▶ Dataset records
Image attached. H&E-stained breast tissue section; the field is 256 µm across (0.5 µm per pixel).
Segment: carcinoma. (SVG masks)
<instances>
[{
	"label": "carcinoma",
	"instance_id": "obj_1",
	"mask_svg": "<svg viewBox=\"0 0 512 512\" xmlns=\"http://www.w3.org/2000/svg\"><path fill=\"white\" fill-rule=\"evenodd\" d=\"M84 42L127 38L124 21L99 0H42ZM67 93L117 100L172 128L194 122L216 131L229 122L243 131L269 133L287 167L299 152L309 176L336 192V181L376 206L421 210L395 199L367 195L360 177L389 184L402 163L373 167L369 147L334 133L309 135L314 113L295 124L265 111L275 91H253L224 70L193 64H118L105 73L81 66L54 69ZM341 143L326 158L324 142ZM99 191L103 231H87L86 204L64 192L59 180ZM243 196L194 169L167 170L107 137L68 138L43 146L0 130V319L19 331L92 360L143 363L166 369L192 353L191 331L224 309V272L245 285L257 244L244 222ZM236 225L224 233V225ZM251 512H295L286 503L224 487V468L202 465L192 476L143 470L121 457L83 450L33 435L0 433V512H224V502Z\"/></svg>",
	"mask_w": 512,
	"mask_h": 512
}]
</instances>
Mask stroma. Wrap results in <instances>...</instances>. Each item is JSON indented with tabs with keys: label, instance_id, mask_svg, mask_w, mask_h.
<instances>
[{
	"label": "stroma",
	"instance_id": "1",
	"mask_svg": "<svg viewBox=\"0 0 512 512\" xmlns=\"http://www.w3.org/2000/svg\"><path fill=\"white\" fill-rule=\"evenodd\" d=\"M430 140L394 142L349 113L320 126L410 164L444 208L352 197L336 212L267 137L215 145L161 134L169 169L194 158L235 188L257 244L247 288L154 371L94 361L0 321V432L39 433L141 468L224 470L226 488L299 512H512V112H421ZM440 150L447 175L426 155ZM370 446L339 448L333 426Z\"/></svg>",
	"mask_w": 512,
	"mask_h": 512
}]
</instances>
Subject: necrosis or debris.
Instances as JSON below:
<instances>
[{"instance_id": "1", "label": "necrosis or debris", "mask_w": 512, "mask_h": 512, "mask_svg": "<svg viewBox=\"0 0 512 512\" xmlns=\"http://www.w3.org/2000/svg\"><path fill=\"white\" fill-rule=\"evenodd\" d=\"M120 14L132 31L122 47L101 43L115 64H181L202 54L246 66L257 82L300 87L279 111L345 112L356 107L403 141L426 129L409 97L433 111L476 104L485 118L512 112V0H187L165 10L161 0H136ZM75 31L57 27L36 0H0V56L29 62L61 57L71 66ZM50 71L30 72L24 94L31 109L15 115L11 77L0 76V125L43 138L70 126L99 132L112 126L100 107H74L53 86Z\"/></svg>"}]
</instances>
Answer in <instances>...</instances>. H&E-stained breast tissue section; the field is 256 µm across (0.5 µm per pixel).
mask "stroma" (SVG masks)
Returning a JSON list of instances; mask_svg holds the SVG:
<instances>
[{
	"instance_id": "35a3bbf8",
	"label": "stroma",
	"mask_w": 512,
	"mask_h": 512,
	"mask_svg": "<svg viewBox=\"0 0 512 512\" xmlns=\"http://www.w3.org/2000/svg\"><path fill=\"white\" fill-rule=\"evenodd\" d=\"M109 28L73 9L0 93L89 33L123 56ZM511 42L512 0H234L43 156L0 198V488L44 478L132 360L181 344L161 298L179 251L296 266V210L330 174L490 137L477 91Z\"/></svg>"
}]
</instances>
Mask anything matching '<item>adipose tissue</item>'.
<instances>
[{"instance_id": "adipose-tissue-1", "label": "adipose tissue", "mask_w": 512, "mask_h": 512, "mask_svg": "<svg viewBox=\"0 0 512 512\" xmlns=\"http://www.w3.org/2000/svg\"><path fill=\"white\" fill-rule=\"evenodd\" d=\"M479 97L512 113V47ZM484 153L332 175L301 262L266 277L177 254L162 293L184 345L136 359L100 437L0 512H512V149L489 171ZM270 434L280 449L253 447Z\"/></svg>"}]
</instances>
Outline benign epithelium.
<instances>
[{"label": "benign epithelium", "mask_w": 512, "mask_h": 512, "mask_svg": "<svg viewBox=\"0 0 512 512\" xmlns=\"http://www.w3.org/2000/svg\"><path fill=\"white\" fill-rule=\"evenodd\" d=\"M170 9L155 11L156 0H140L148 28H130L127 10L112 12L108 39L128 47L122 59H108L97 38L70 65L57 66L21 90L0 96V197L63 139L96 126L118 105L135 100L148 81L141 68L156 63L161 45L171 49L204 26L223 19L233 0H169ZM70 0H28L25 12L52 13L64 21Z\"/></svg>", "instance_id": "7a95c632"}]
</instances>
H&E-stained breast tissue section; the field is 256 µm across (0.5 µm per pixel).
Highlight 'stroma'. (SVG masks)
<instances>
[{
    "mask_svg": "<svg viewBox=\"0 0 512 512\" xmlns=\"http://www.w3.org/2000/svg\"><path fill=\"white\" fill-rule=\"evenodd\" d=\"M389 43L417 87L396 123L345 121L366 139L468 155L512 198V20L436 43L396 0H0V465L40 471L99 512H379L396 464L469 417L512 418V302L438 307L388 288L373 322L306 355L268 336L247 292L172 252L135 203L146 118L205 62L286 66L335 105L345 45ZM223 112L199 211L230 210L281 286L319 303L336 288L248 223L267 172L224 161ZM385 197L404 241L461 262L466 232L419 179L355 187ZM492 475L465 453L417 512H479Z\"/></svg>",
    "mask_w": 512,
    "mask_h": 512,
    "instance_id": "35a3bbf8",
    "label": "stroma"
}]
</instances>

▶ Task instructions
Recite the full listing above exactly.

▶ The response
Image attached. H&E-stained breast tissue section; the field is 256 µm across (0.5 µm per pixel).
Segment: carcinoma. (SVG masks)
<instances>
[{
	"label": "carcinoma",
	"instance_id": "obj_1",
	"mask_svg": "<svg viewBox=\"0 0 512 512\" xmlns=\"http://www.w3.org/2000/svg\"><path fill=\"white\" fill-rule=\"evenodd\" d=\"M84 42L127 38L124 21L99 0H42ZM67 93L117 100L172 128L194 122L216 131L229 122L243 131L269 133L287 167L299 152L309 176L336 192V181L376 206L421 210L395 199L367 195L360 177L389 184L402 163L373 167L369 147L334 133L309 135L314 113L295 124L265 111L275 91H253L224 70L193 64H118L105 73L81 66L54 69ZM341 143L326 158L324 142ZM99 191L103 231H87L86 204L64 192L59 180ZM243 196L194 169L167 170L107 137L68 138L43 146L0 130V319L19 331L92 360L143 363L166 369L192 353L191 331L224 309V272L245 285L257 244L244 222ZM236 225L224 233V225ZM251 512H295L286 503L224 487V468L202 465L192 476L143 470L121 457L83 450L33 435L0 433V512H224V502Z\"/></svg>",
	"mask_w": 512,
	"mask_h": 512
}]
</instances>
Mask stroma. Wrap results in <instances>...</instances>. Each item is JSON indented with tabs with keys: label, instance_id, mask_svg, mask_w, mask_h.
<instances>
[{
	"label": "stroma",
	"instance_id": "1",
	"mask_svg": "<svg viewBox=\"0 0 512 512\" xmlns=\"http://www.w3.org/2000/svg\"><path fill=\"white\" fill-rule=\"evenodd\" d=\"M430 140L394 142L349 113L320 126L410 164L444 208L352 197L336 212L267 137L215 145L161 134L169 169L194 158L235 188L257 244L247 288L154 371L94 361L0 321V432L39 433L141 468L224 470L226 488L299 512H512V112H421ZM440 150L447 175L426 155ZM370 446L339 448L333 426Z\"/></svg>",
	"mask_w": 512,
	"mask_h": 512
}]
</instances>
Subject: necrosis or debris.
Instances as JSON below:
<instances>
[{"instance_id": "1", "label": "necrosis or debris", "mask_w": 512, "mask_h": 512, "mask_svg": "<svg viewBox=\"0 0 512 512\" xmlns=\"http://www.w3.org/2000/svg\"><path fill=\"white\" fill-rule=\"evenodd\" d=\"M120 14L132 31L122 47L101 43L115 64H181L202 54L246 66L257 82L300 87L279 111L345 112L356 107L403 141L426 129L409 97L433 111L476 104L485 118L512 112V0H187L165 10L161 0H136ZM75 31L57 27L36 0H0V56L29 62L61 57L71 66ZM50 71L30 72L24 94L31 109L15 115L11 77L0 76V125L43 138L70 126L99 132L112 126L100 107H74L53 86Z\"/></svg>"}]
</instances>
Answer in <instances>...</instances>. H&E-stained breast tissue section; the field is 256 µm across (0.5 µm per pixel).
mask "stroma" (SVG masks)
Returning a JSON list of instances; mask_svg holds the SVG:
<instances>
[{
	"instance_id": "35a3bbf8",
	"label": "stroma",
	"mask_w": 512,
	"mask_h": 512,
	"mask_svg": "<svg viewBox=\"0 0 512 512\" xmlns=\"http://www.w3.org/2000/svg\"><path fill=\"white\" fill-rule=\"evenodd\" d=\"M109 28L73 9L0 93L89 33L123 56ZM511 42L512 0H234L43 156L0 198V488L44 478L132 360L181 344L161 298L179 251L296 266V210L330 174L490 137L477 91Z\"/></svg>"
}]
</instances>
Mask anything matching '<item>adipose tissue</item>'.
<instances>
[{"instance_id": "adipose-tissue-1", "label": "adipose tissue", "mask_w": 512, "mask_h": 512, "mask_svg": "<svg viewBox=\"0 0 512 512\" xmlns=\"http://www.w3.org/2000/svg\"><path fill=\"white\" fill-rule=\"evenodd\" d=\"M479 97L512 113V47ZM484 153L332 175L301 262L266 277L177 254L162 293L184 345L136 359L100 437L0 512H512V149L489 171ZM270 434L280 449L253 447Z\"/></svg>"}]
</instances>
Outline benign epithelium.
<instances>
[{"label": "benign epithelium", "mask_w": 512, "mask_h": 512, "mask_svg": "<svg viewBox=\"0 0 512 512\" xmlns=\"http://www.w3.org/2000/svg\"><path fill=\"white\" fill-rule=\"evenodd\" d=\"M170 9L155 11L156 0H140L148 28H130L127 10L112 12L108 39L128 47L122 59H108L97 38L70 65L57 66L21 90L0 96V197L63 139L96 126L118 105L135 100L148 81L141 68L156 63L161 45L171 49L204 26L223 19L233 0H169ZM70 0H28L25 12L52 13L64 21Z\"/></svg>", "instance_id": "7a95c632"}]
</instances>
H&E-stained breast tissue section; the field is 256 µm across (0.5 µm per pixel).
Highlight 'stroma'. (SVG masks)
<instances>
[{
    "mask_svg": "<svg viewBox=\"0 0 512 512\" xmlns=\"http://www.w3.org/2000/svg\"><path fill=\"white\" fill-rule=\"evenodd\" d=\"M389 43L417 87L396 123L345 121L366 139L468 155L512 198V20L436 43L396 0H0V465L40 471L99 512H379L396 464L469 417L512 418V302L438 307L388 288L373 322L306 355L268 336L247 292L172 252L135 203L146 118L205 62L286 66L335 105L345 45ZM223 112L199 211L230 210L281 286L319 303L336 288L248 223L267 172L224 161ZM385 197L404 241L461 262L466 232L419 179L355 187ZM492 475L465 453L417 512H479Z\"/></svg>",
    "mask_w": 512,
    "mask_h": 512,
    "instance_id": "35a3bbf8",
    "label": "stroma"
}]
</instances>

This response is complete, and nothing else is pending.